Entries provided -
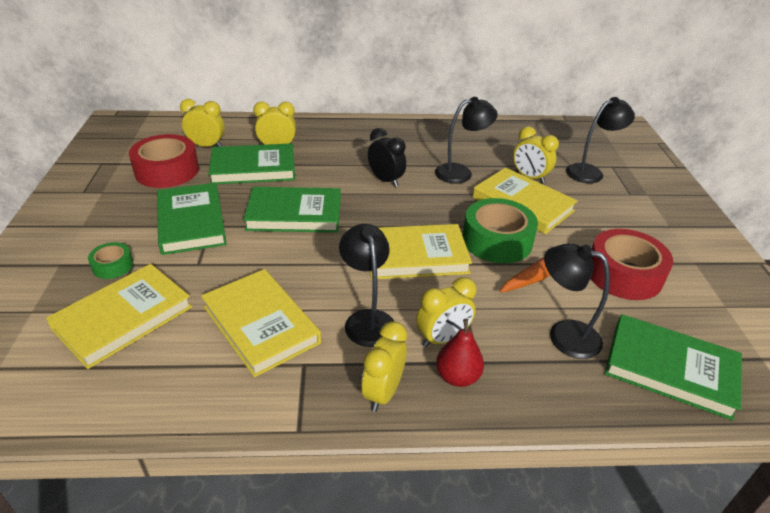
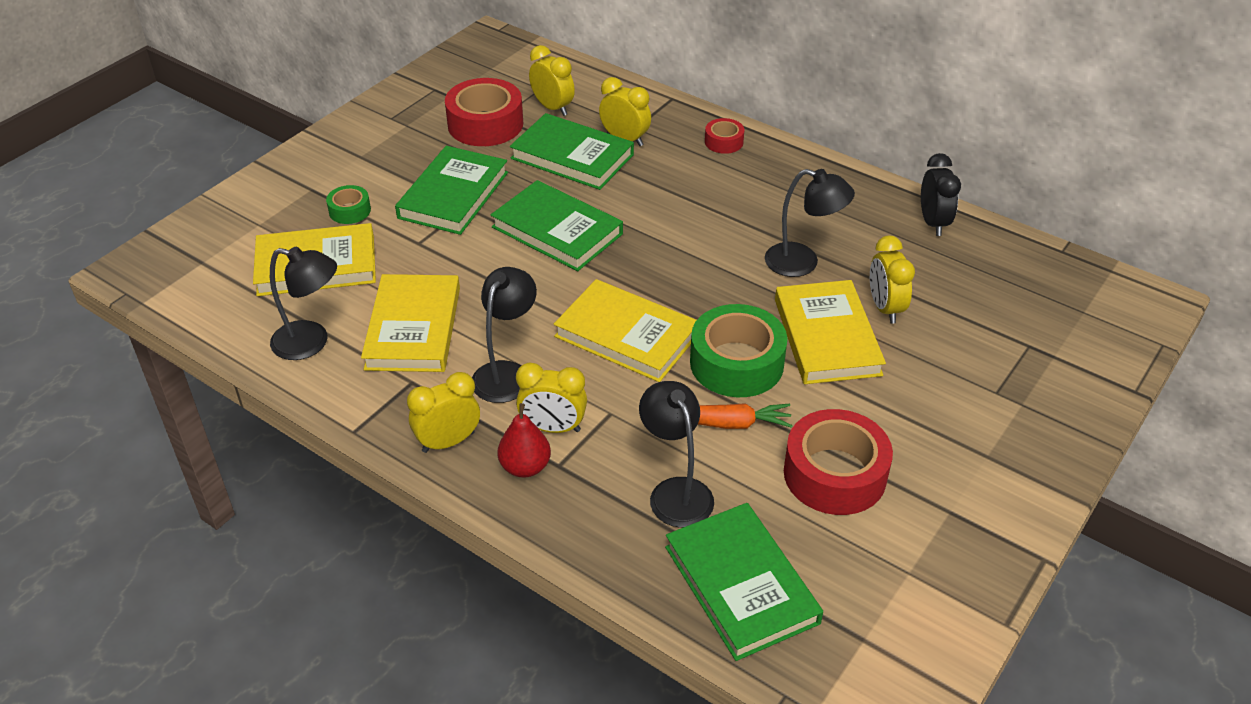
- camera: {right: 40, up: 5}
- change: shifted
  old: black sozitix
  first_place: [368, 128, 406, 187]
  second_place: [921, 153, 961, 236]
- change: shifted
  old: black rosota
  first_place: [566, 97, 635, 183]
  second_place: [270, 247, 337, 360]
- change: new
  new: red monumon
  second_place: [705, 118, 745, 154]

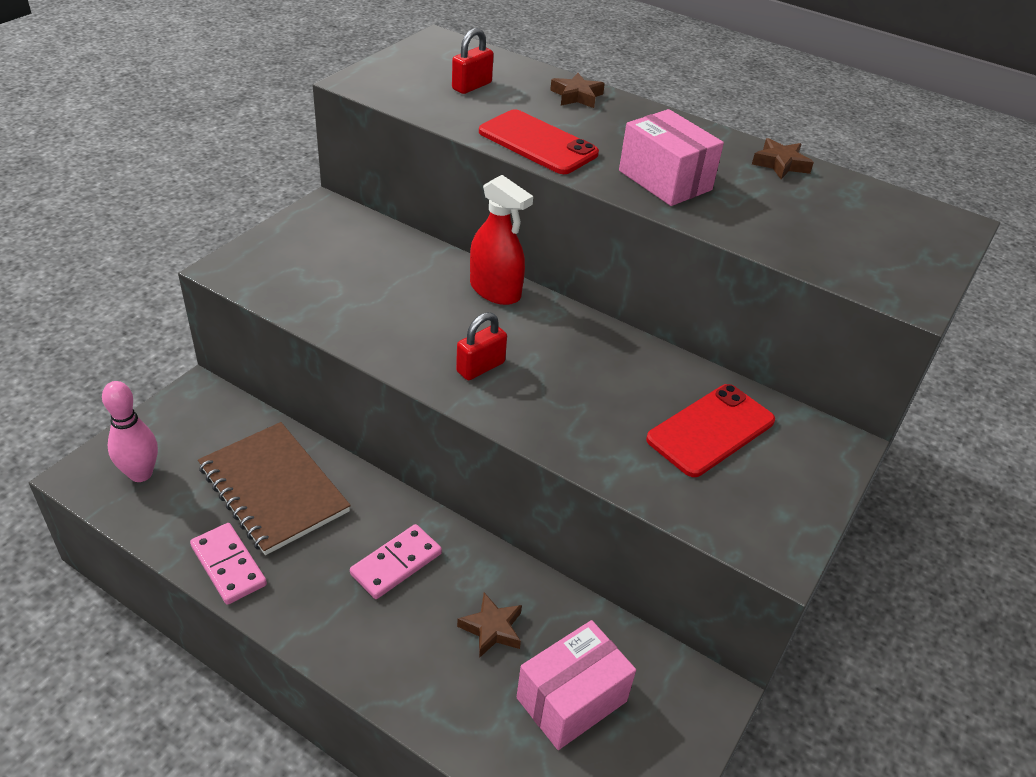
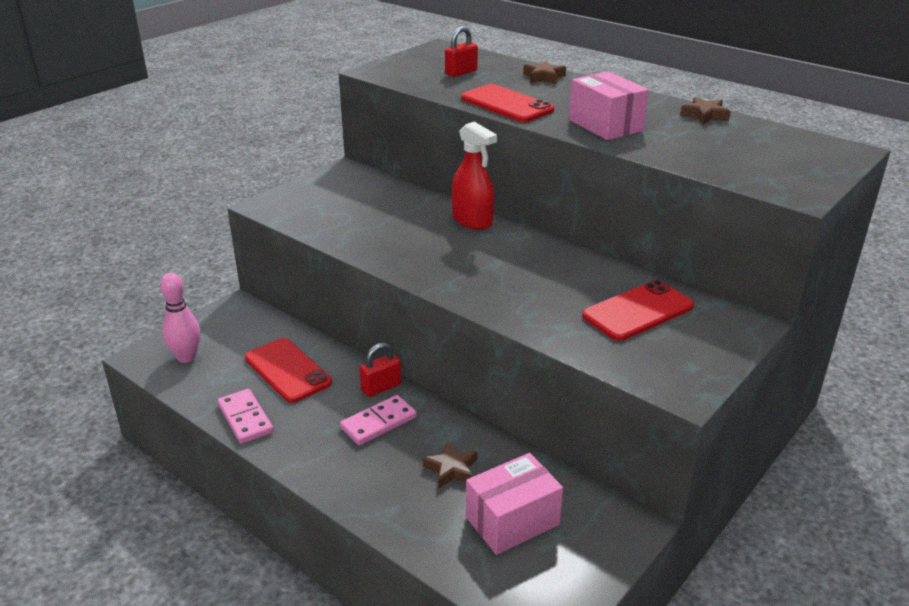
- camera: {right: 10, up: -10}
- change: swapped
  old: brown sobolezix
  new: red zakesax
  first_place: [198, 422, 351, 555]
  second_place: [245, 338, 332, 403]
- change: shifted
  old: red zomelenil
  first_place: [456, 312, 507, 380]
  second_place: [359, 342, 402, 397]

* * *

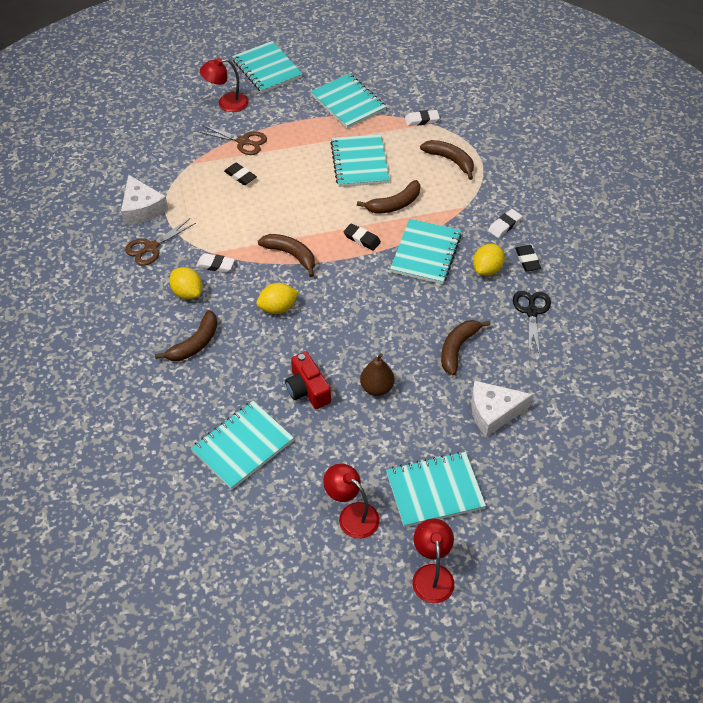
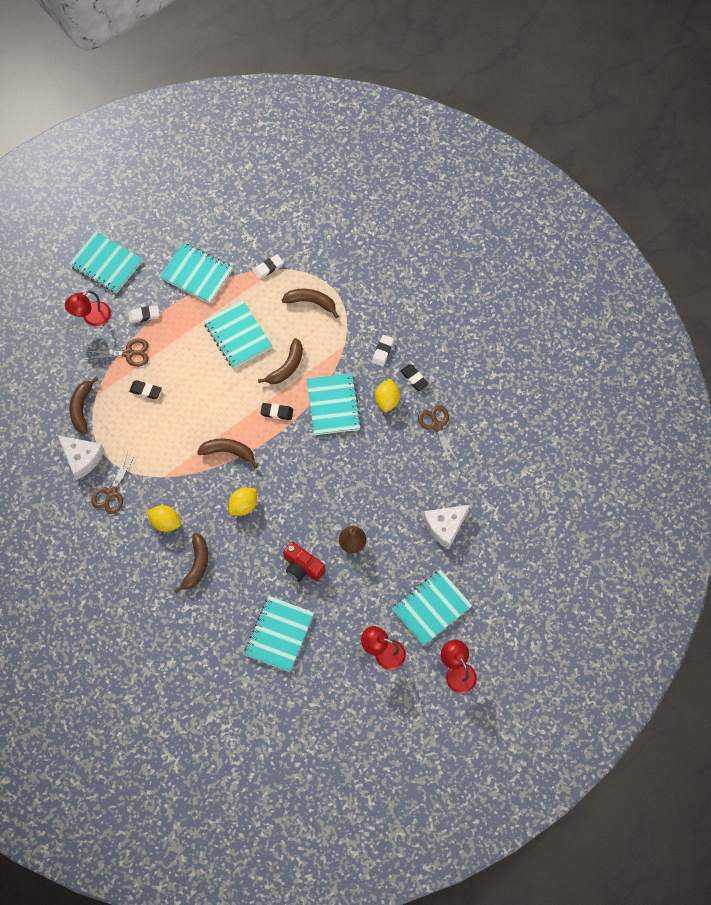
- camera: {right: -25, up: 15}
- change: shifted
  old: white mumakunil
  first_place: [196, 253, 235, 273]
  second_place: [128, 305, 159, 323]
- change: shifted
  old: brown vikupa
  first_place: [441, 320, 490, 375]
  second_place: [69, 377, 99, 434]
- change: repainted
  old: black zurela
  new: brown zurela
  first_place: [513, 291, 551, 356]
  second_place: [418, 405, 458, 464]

Problem requirements - From the records above, transcribe exactly the run of lines that opens with the line holding "first_place: [368, 128, 406, 187]" and closes with the line holding "new: red monumon", both included.

Result of this task -
  first_place: [368, 128, 406, 187]
  second_place: [921, 153, 961, 236]
- change: shifted
  old: black rosota
  first_place: [566, 97, 635, 183]
  second_place: [270, 247, 337, 360]
- change: new
  new: red monumon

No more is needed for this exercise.